Problem statement.
Would you transcribe each of the entries exactly, with nothing added or dropped?

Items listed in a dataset
◇ ◇ ◇ ◇ ◇ ◇ ◇

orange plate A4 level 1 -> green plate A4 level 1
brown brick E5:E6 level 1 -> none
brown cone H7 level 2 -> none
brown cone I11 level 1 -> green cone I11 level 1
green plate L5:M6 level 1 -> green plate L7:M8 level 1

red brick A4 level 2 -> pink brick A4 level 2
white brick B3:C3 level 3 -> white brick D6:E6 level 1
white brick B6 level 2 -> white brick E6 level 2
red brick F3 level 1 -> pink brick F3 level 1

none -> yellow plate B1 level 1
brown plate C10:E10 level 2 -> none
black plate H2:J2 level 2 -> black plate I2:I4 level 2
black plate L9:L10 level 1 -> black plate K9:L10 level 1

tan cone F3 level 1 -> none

◇ ◇ ◇ ◇ ◇ ◇ ◇

Task response.
orange plate A4 level 1 -> green plate A4 level 1
brown brick E5:E6 level 1 -> none
brown cone H7 level 2 -> none
brown cone I11 level 1 -> green cone I11 level 1
green plate L5:M6 level 1 -> green plate L7:M8 level 1

red brick A4 level 2 -> pink brick A4 level 2
white brick B3:C3 level 3 -> white brick D6:E6 level 1
white brick B6 level 2 -> white brick E6 level 2
red brick F3 level 1 -> pink brick F3 level 1

none -> yellow plate B1 level 1
brown plate C10:E10 level 2 -> none
black plate H2:J2 level 2 -> black plate I2:I4 level 2
black plate L9:L10 level 1 -> black plate K9:L10 level 1

tan cone F3 level 1 -> none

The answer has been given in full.